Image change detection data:
== == ==
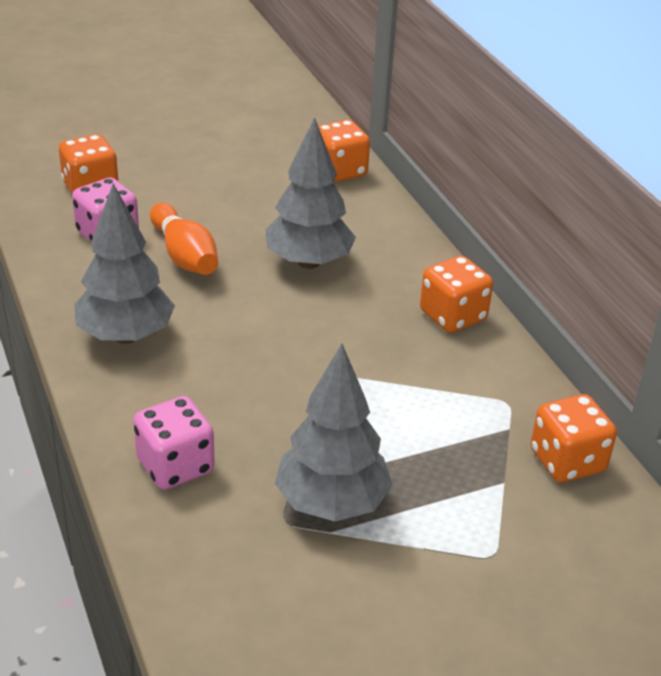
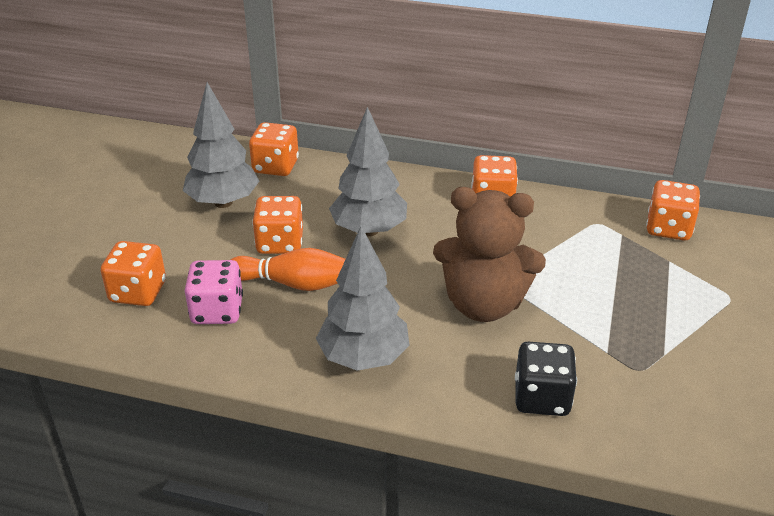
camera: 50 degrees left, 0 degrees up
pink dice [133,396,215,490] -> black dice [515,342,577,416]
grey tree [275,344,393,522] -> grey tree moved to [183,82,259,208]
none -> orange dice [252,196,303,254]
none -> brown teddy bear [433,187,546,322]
== == ==
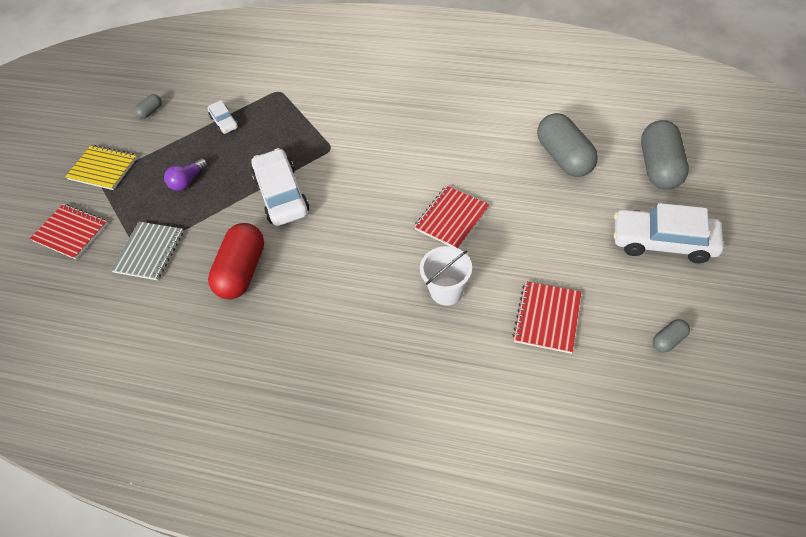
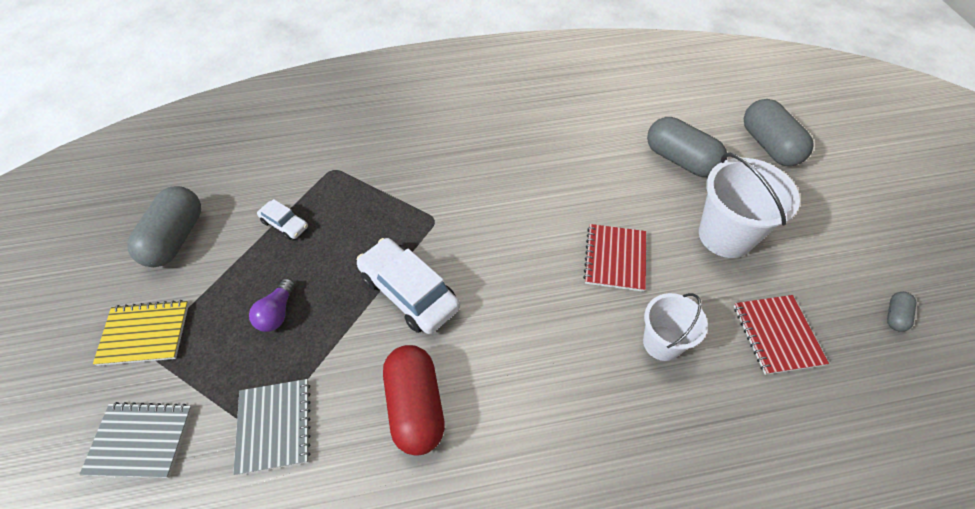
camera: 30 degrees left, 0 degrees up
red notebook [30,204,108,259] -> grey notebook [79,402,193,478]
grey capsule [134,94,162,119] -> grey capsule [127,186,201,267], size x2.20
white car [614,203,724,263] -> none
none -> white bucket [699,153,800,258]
== == ==
Would you print exactly, and only, the lines of the data above from the line with "pink dice [133,396,215,490]" through the line with "none -> brown teddy bear [433,187,546,322]", inclusive?

RESULT OF THE TASK →
pink dice [133,396,215,490] -> black dice [515,342,577,416]
grey tree [275,344,393,522] -> grey tree moved to [183,82,259,208]
none -> orange dice [252,196,303,254]
none -> brown teddy bear [433,187,546,322]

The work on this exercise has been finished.